> [What needs to be done]: Print the records exactly and in full, please; the pictures stay out.

> [Material shown]:
....

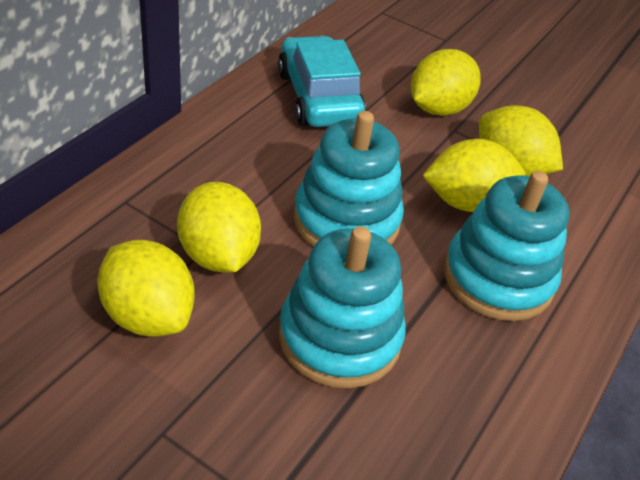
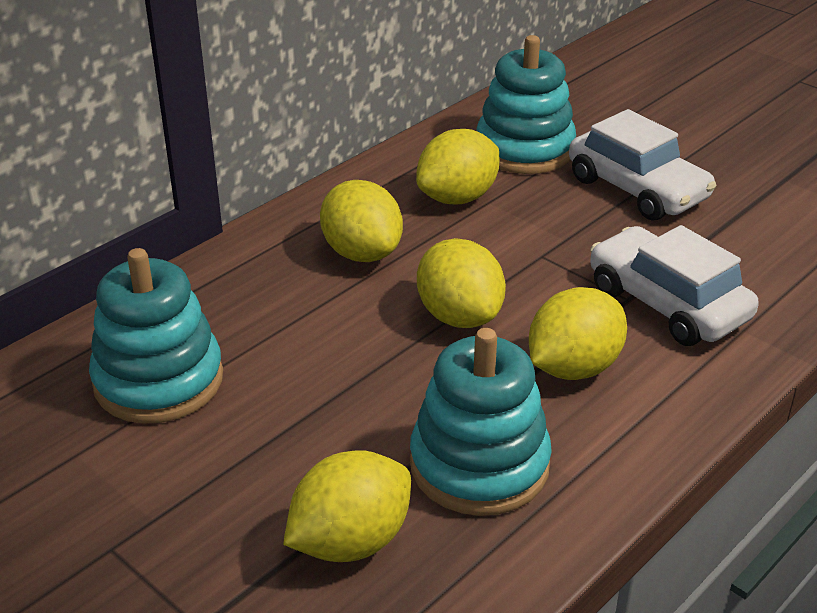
turquoise car: 1 -> 0
white car: 0 -> 2

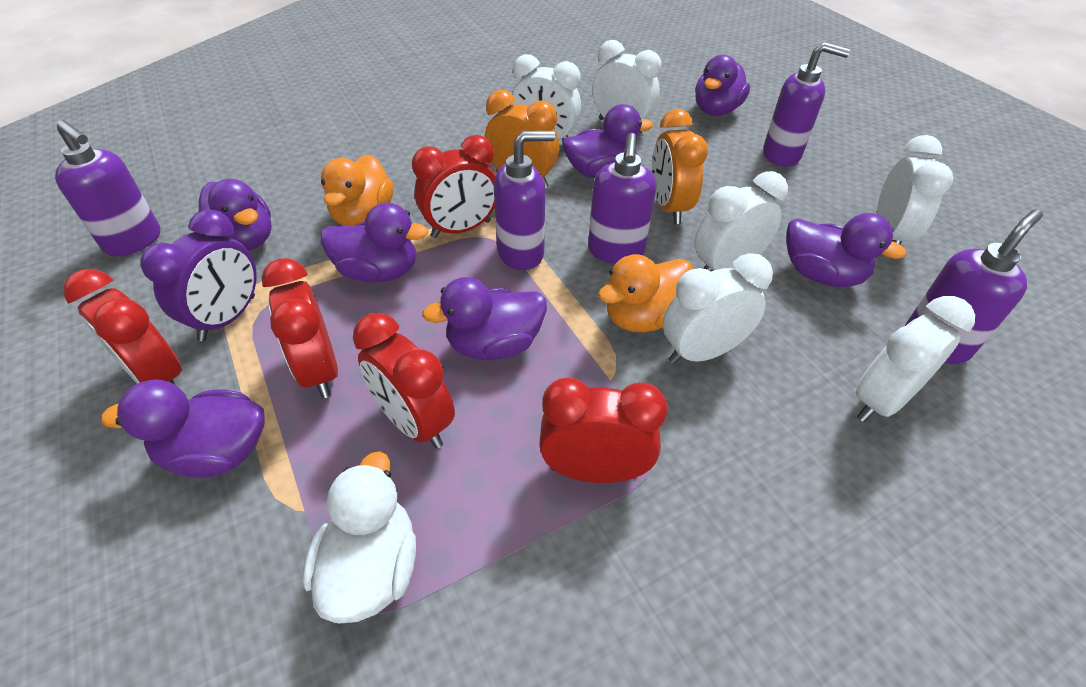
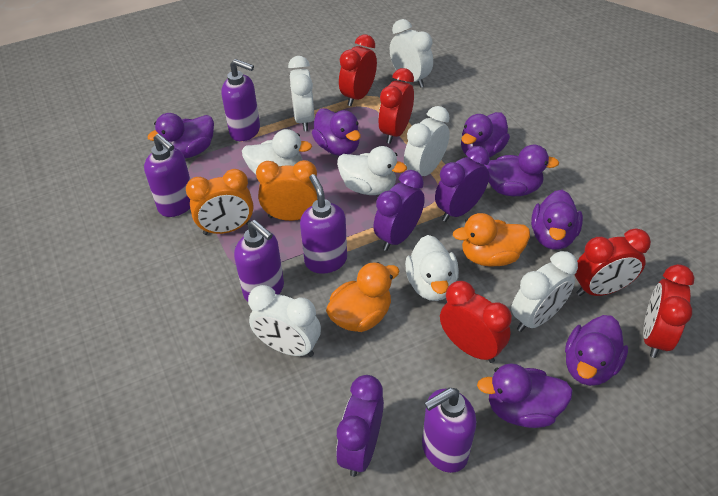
purple clock: 1 -> 3
white clock: 6 -> 5
white duck: 1 -> 3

....

> [Exercise solution]:
turquoise car: 1 -> 0
white car: 0 -> 2

purple clock: 1 -> 3
white clock: 6 -> 5
white duck: 1 -> 3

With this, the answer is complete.